[Image comparison data]
= = = = = = =

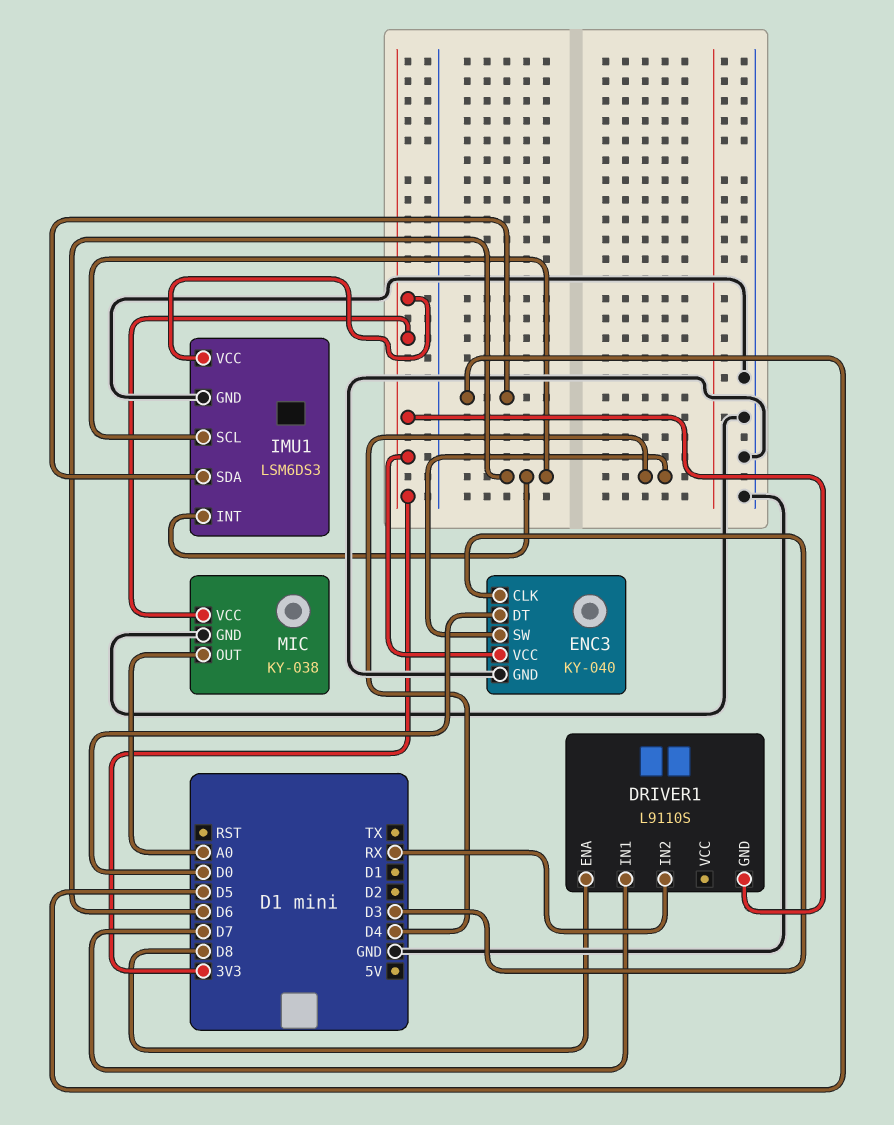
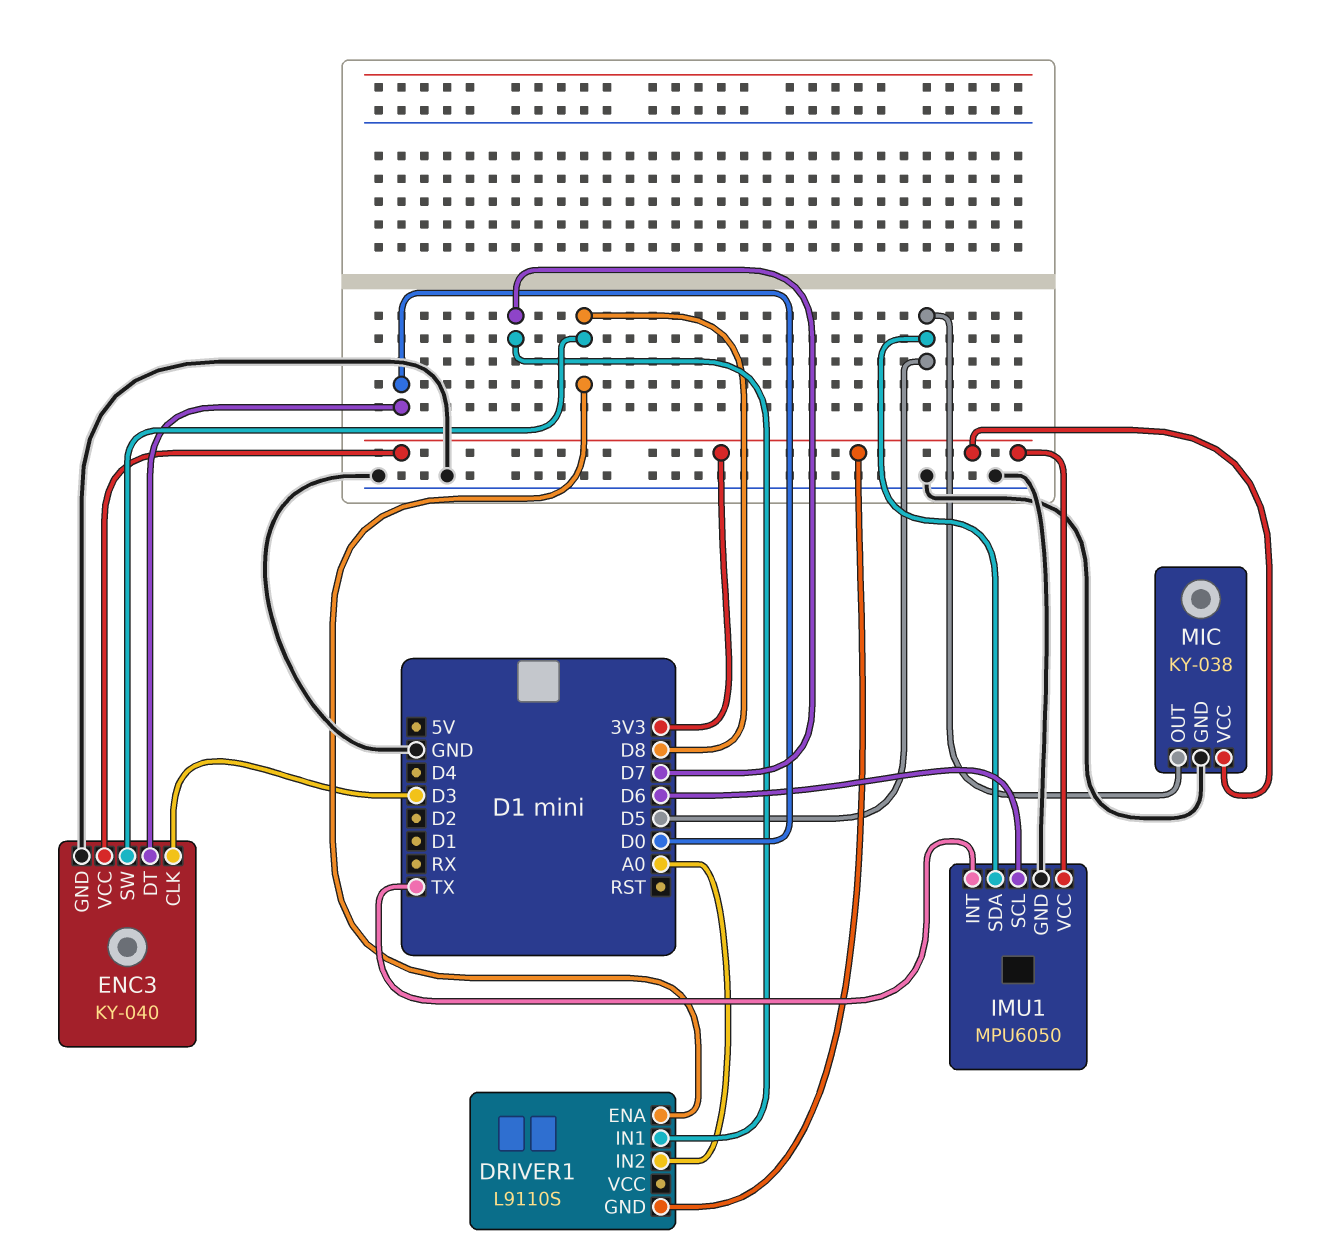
DRIVER1 pin IN2: RX -> A0
ENC3 pin SW: D4 -> D8
IMU1: LSM6DS3 -> MPU6050
IMU1 pin INT: D6 -> TX
MIC pin OUT: A0 -> D5

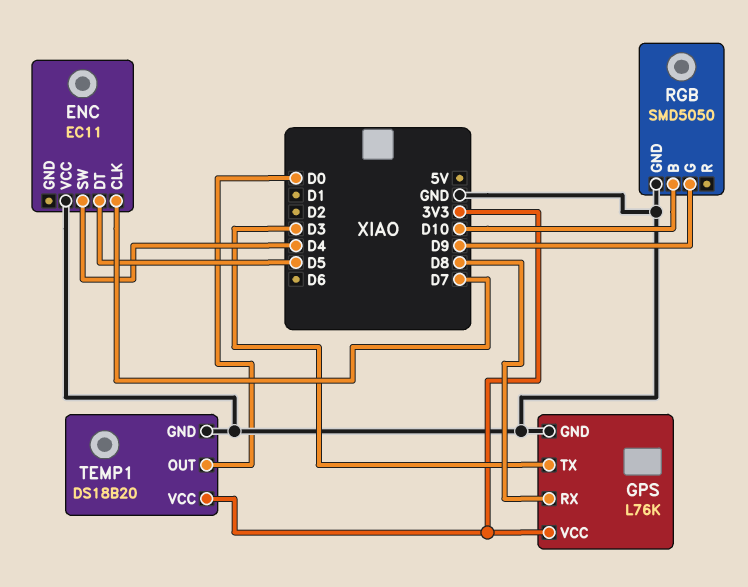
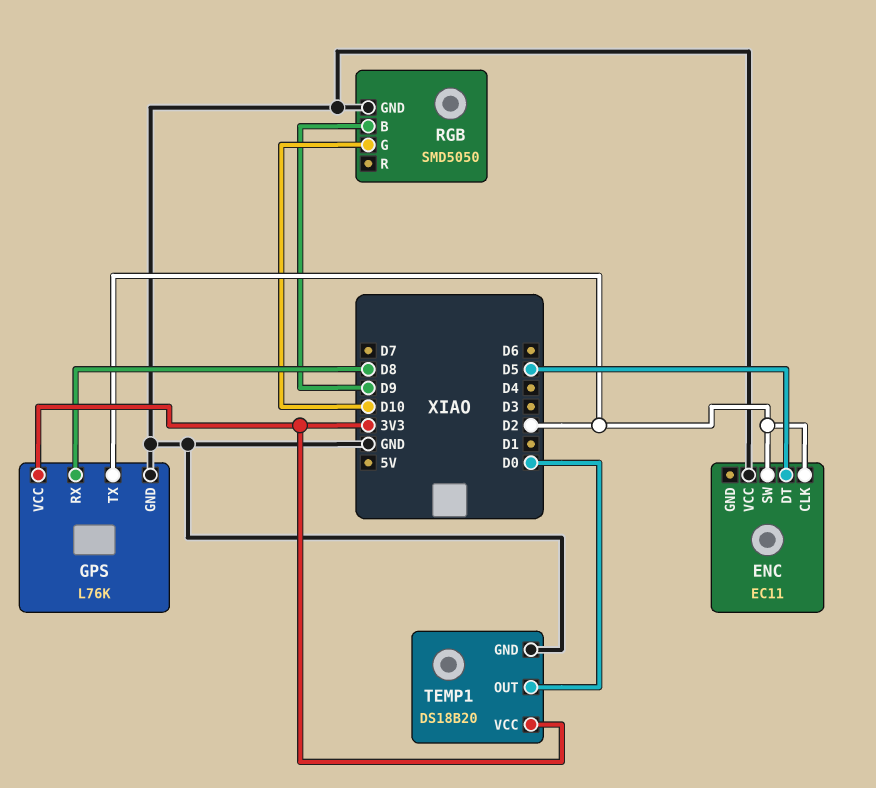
ENC pin CLK: D7 -> D2
ENC pin SW: D4 -> D2
GPS pin TX: D3 -> D2
RGB pin B: D10 -> D9
RGB pin G: D9 -> D10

= = = = = = =

== THE TASK ==
Each of the lines above should be transcribed exactly; no image is to be copied.

== WORKED SOLUTION ==
DRIVER1 pin IN2: RX -> A0
ENC3 pin SW: D4 -> D8
IMU1: LSM6DS3 -> MPU6050
IMU1 pin INT: D6 -> TX
MIC pin OUT: A0 -> D5

ENC pin CLK: D7 -> D2
ENC pin SW: D4 -> D2
GPS pin TX: D3 -> D2
RGB pin B: D10 -> D9
RGB pin G: D9 -> D10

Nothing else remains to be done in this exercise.